DIRECTIONS FOR THIS TASK:
Reproduce exactly, with no other output, every line of the data below from the line containing "none -> brown cone D10 level 1" to the end, inclusive.

SOURCE MATERIAL:
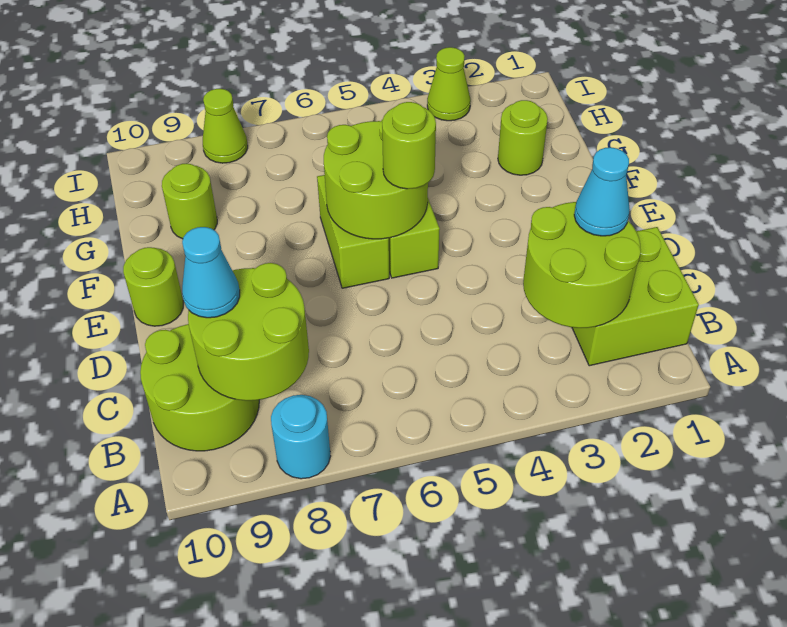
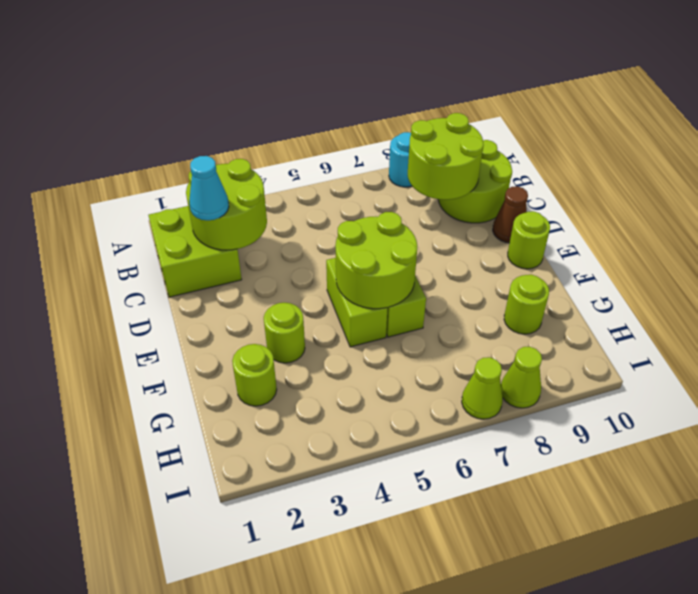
cyan cone C9 level 3 -> none
none -> brown cone D10 level 1
lime round brick E5 level 3 -> lime round brick F3 level 1
lime cone I3 level 1 -> lime cone I7 level 1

WRITTEN ANSWER:
none -> brown cone D10 level 1
lime round brick E5 level 3 -> lime round brick F3 level 1
lime cone I3 level 1 -> lime cone I7 level 1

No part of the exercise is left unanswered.